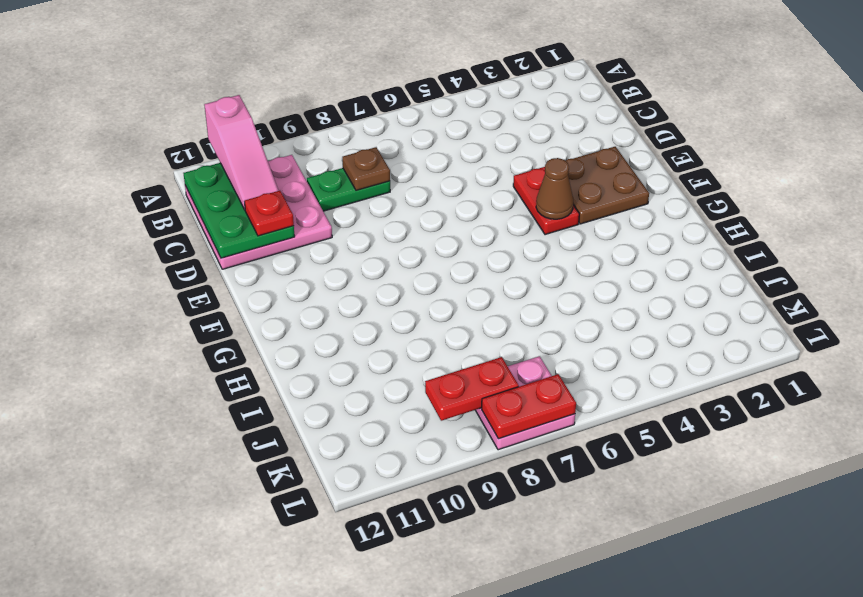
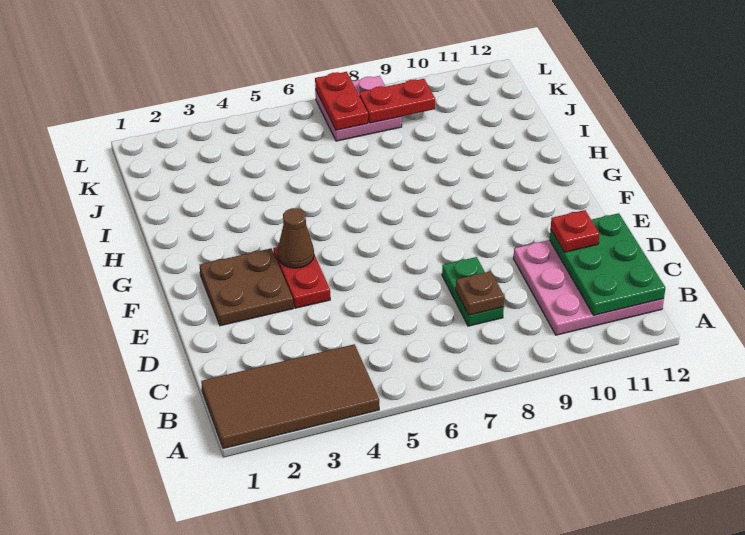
none -> brown tile A1:B4 level 1
pink slope A11:C11 level 3 top A -> none
green plate C8:C9 level 1 -> green plate C8:D8 level 1
red plate L7:L8 level 2 -> red plate K7:L7 level 2

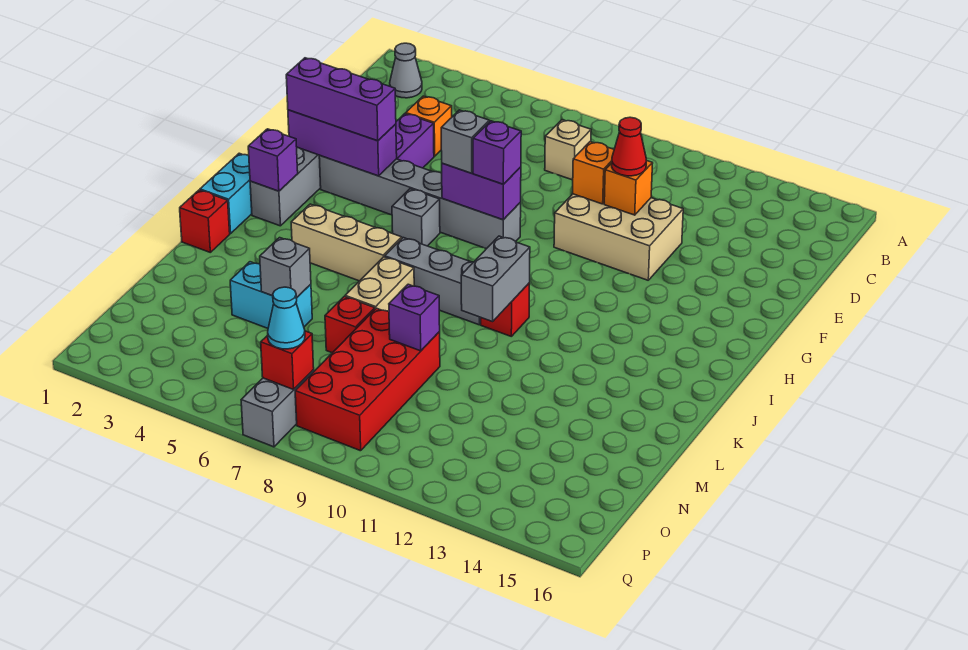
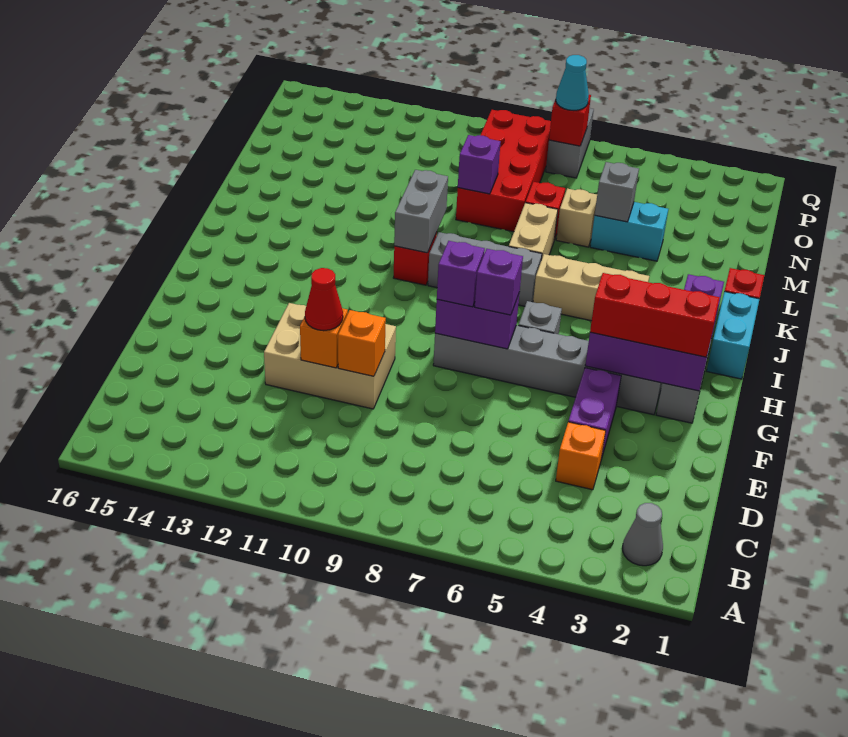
tan brick C8 level 1 -> tan brick M6 level 1
purple brick G2:G4 level 3 -> red brick G2:G4 level 3
grey brick G7 level 3 -> purple brick G7 level 3

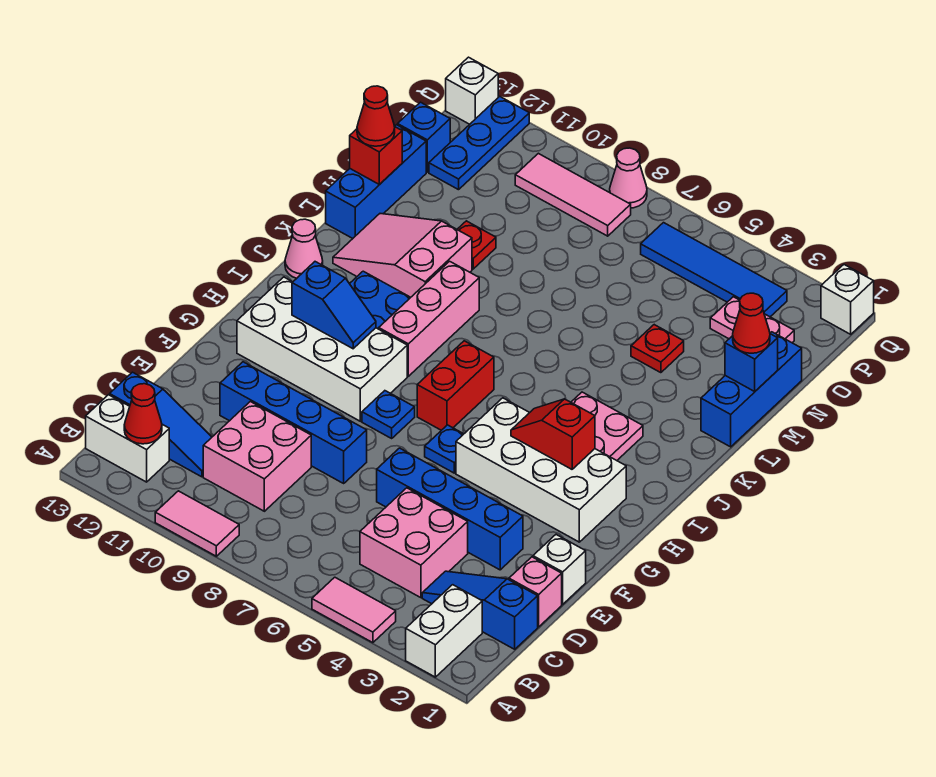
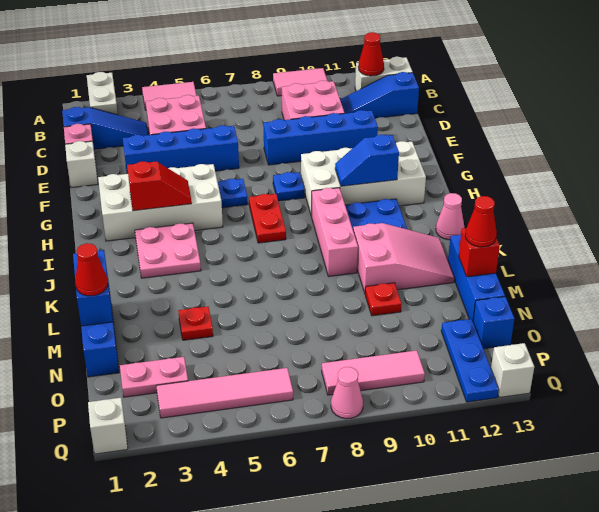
red brick H7:I7 level 1 -> red plate H7:I7 level 1
blue brick M1 level 2 -> blue brick L1:M1 level 2
blue tile P3:P6 level 1 -> pink tile P3:P6 level 1

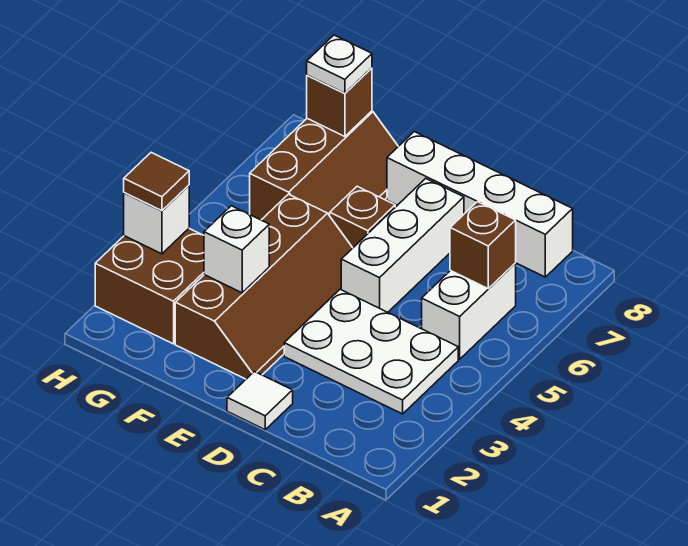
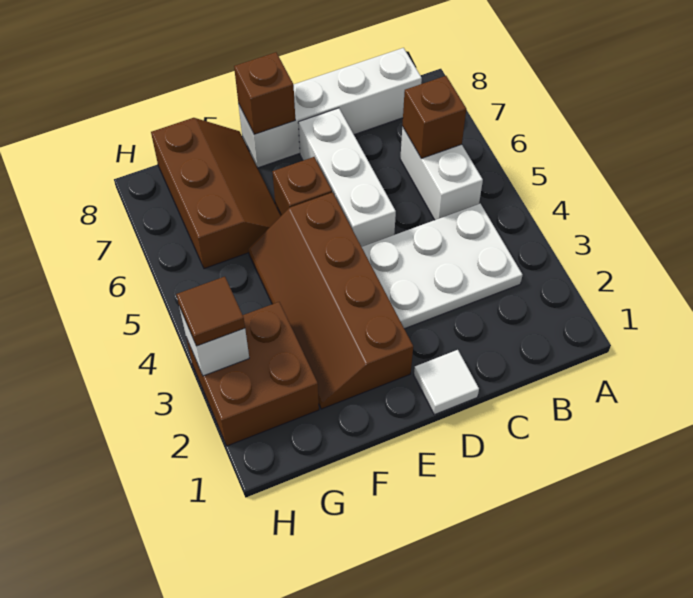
brown slope E2:F5 level 1 top F -> brown slope E2:F5 level 1 top E
white brick F3 level 2 -> none
brown brick G8 level 2 -> brown brick E8 level 2
white plate G8 level 3 -> none

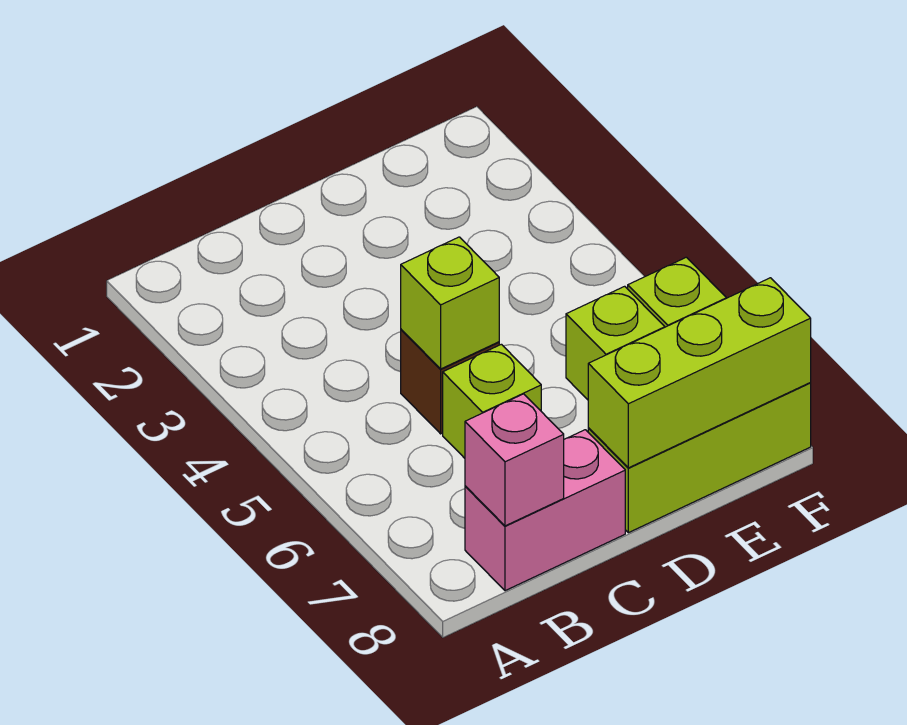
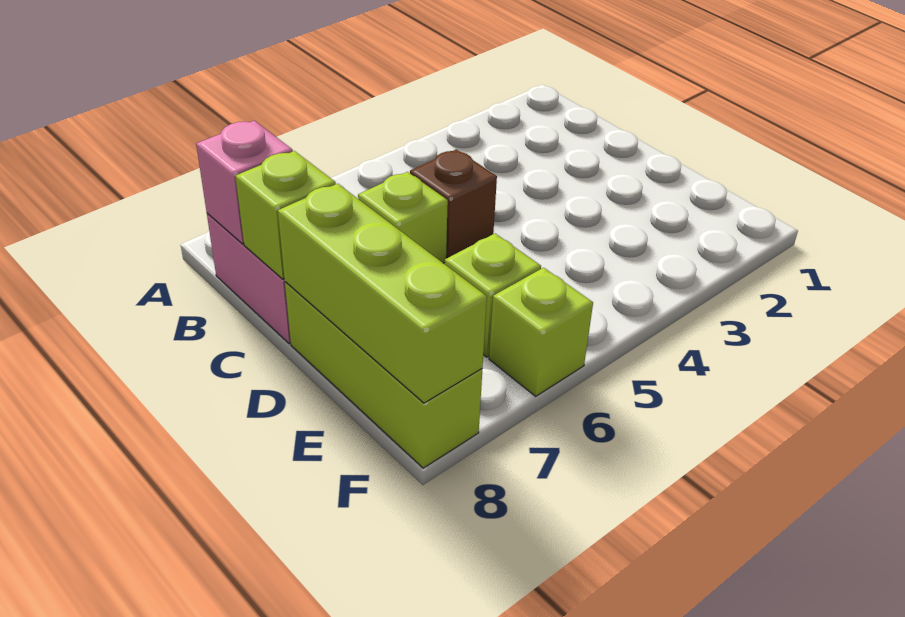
lime brick C5 level 2 -> lime brick C8 level 2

| About this exercise |
Work out how many lines in the data above contain the word "none" and respond with that number only.

| Finished task |
4